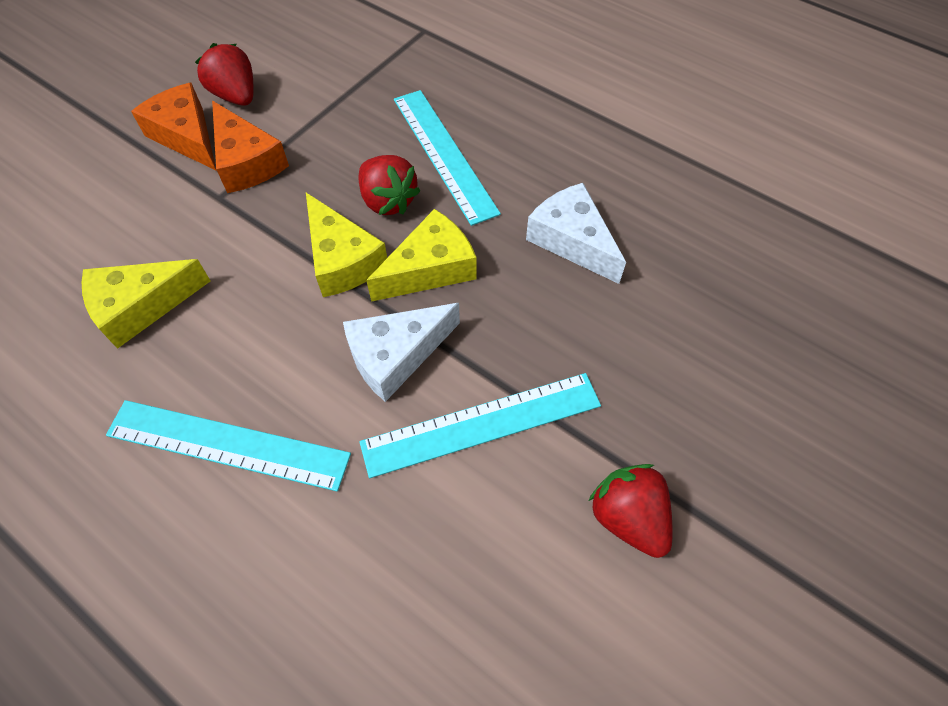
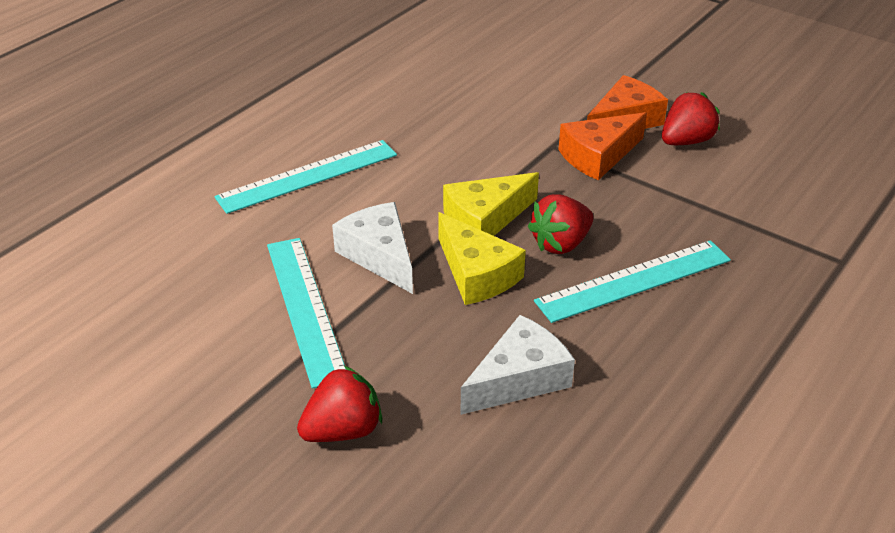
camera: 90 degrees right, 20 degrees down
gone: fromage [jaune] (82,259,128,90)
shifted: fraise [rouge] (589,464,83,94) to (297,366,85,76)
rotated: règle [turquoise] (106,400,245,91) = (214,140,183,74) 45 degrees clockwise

Your goal:
The output should be exactly the lines from the one containing "shifted: fraise [rouge]" to the final line of the listing above, inclusive.

Response box:
shifted: fraise [rouge] (589,464,83,94) to (297,366,85,76)
rotated: règle [turquoise] (106,400,245,91) = (214,140,183,74) 45 degrees clockwise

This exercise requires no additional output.